SUPPLIED DATA Start Marker

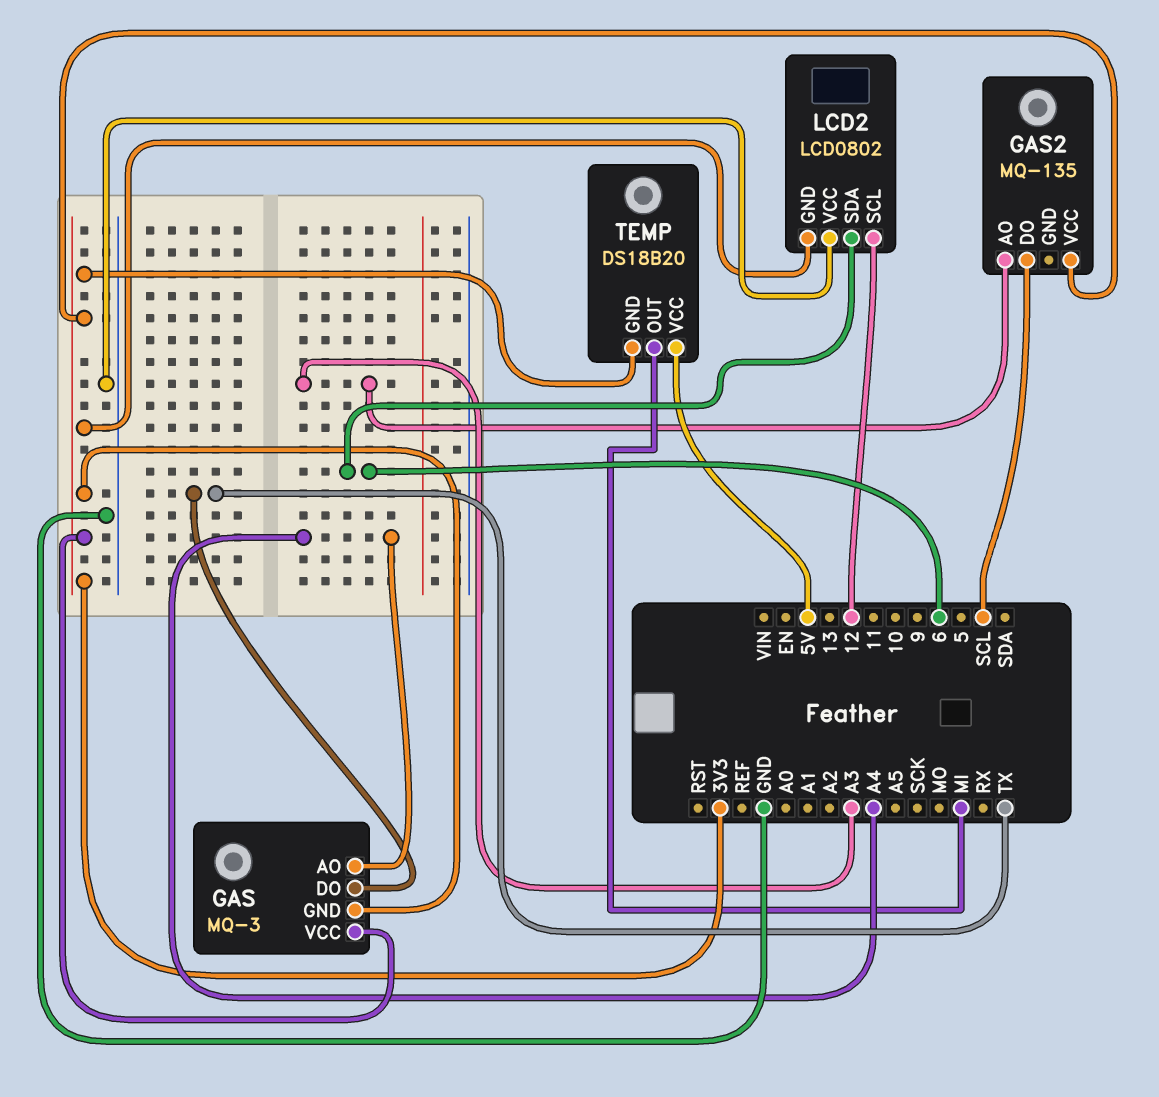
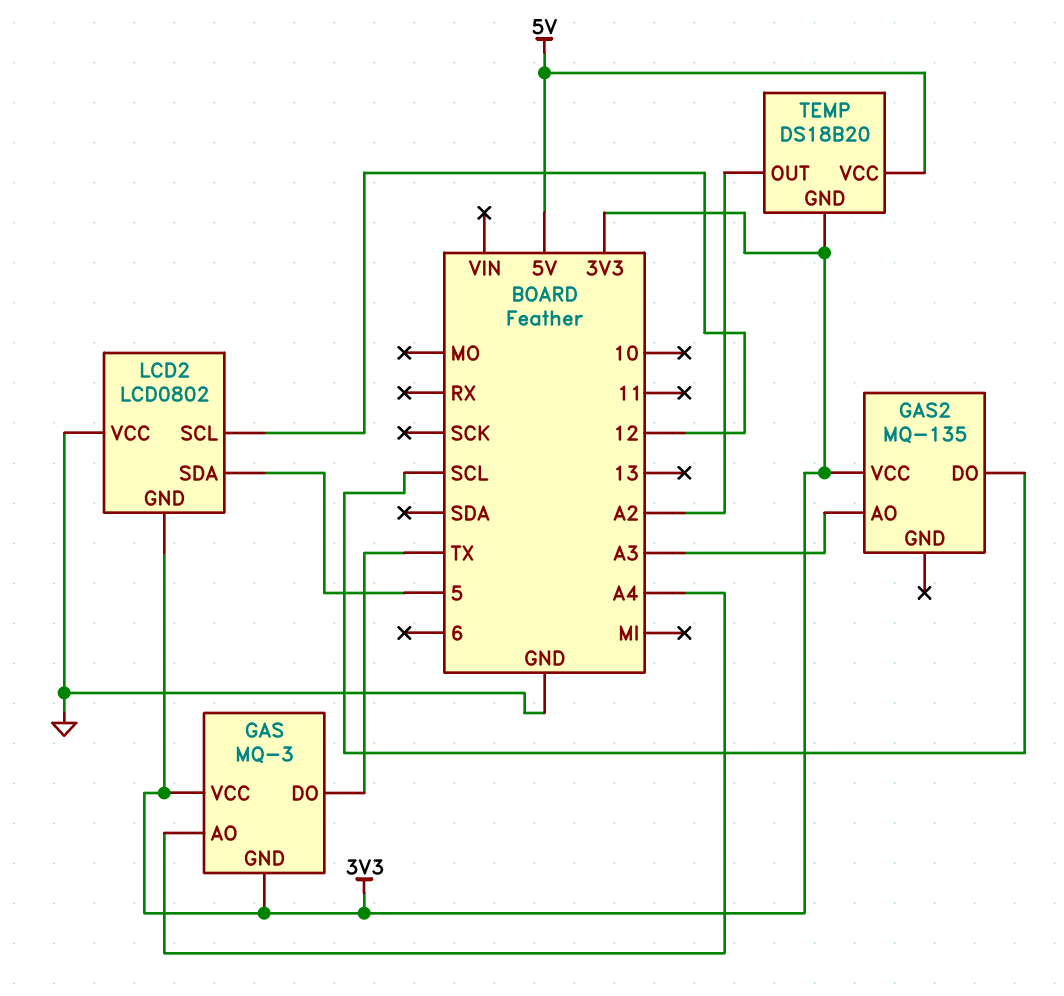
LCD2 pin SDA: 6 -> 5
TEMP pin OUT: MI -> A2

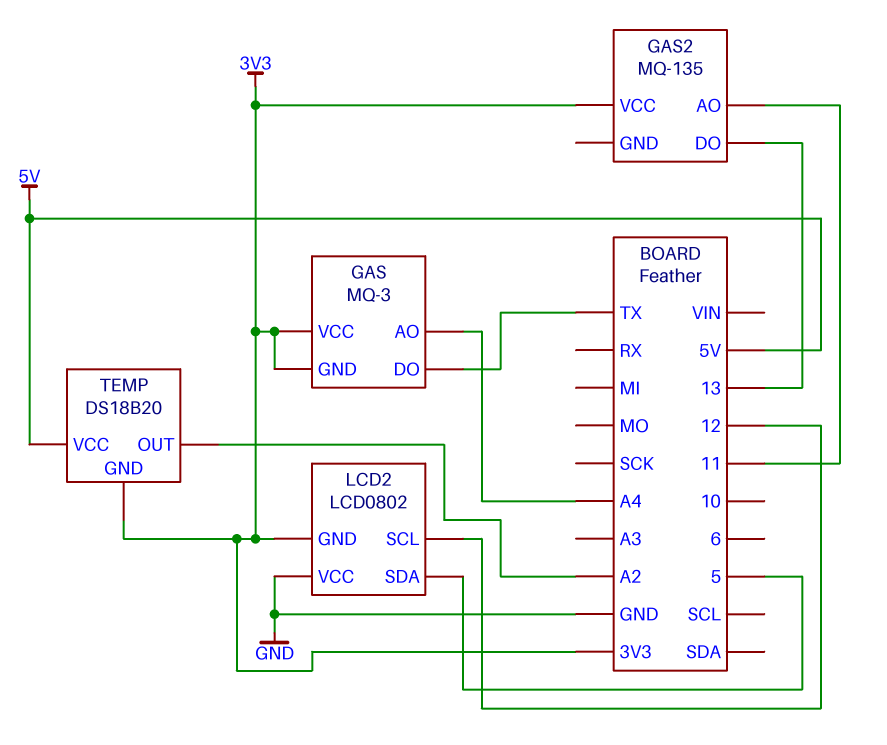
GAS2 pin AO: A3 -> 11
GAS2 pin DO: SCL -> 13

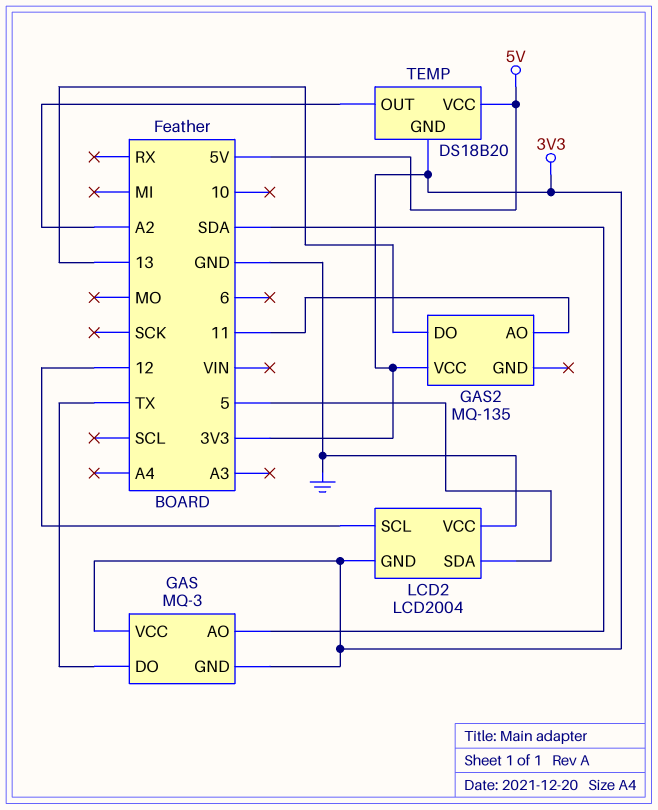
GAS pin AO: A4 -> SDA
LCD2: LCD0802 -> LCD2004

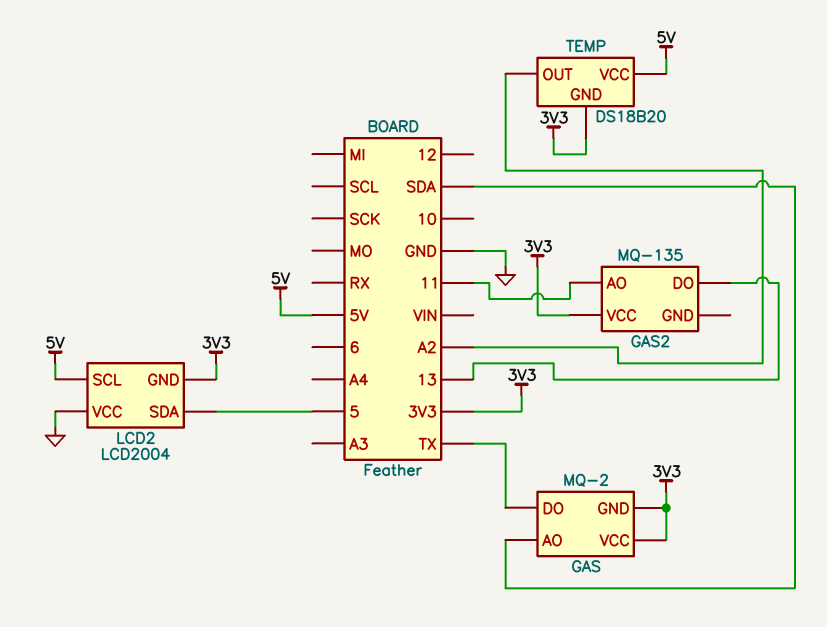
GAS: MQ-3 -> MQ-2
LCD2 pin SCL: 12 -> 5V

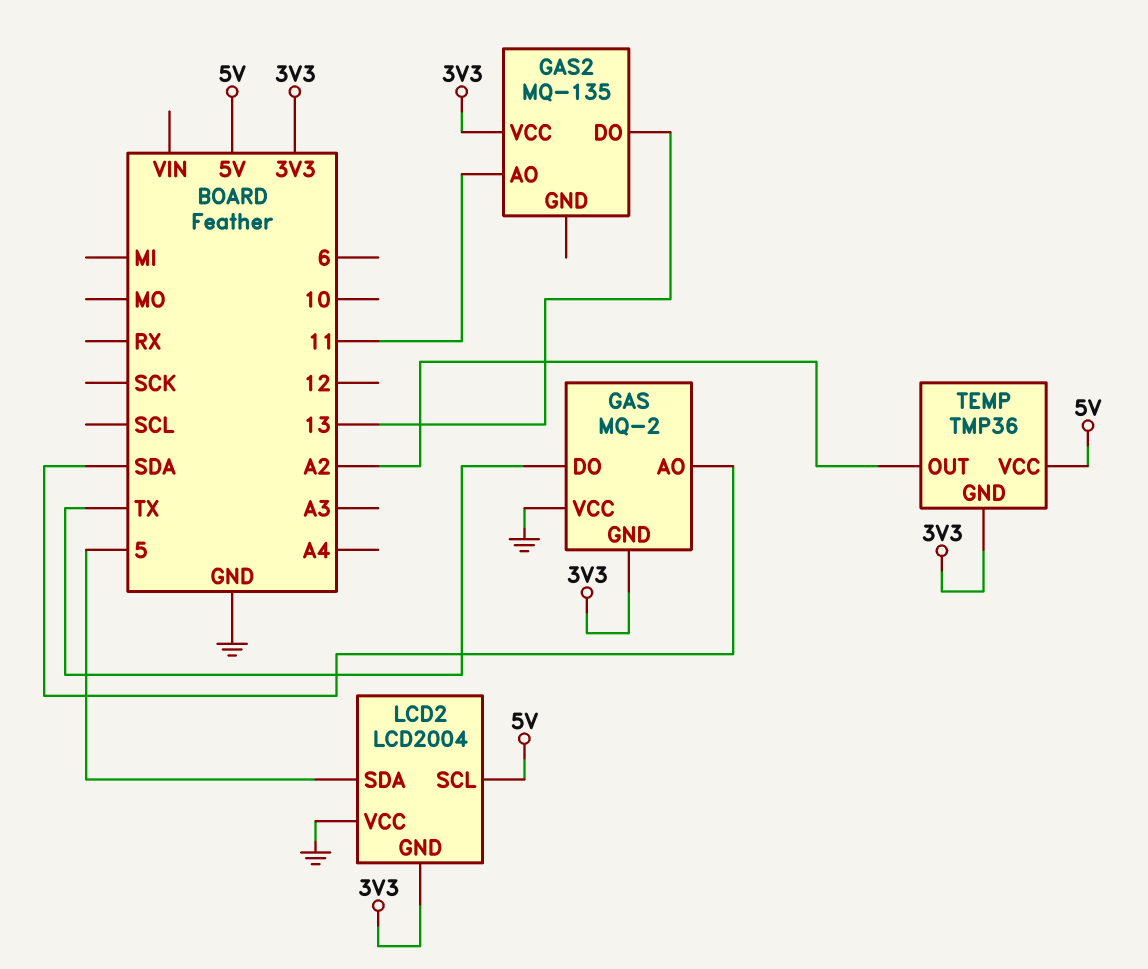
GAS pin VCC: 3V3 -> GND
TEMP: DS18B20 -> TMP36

SUPPLIED DATA End Marker

(WORK REQUIRED): Word for word, give again the lines from the line with "LCD2: LCD0802 -> LCD2004" through the end of the records above, with both ends included and the pictures left out.

(EXERCISE ANSWER):
LCD2: LCD0802 -> LCD2004

GAS: MQ-3 -> MQ-2
LCD2 pin SCL: 12 -> 5V

GAS pin VCC: 3V3 -> GND
TEMP: DS18B20 -> TMP36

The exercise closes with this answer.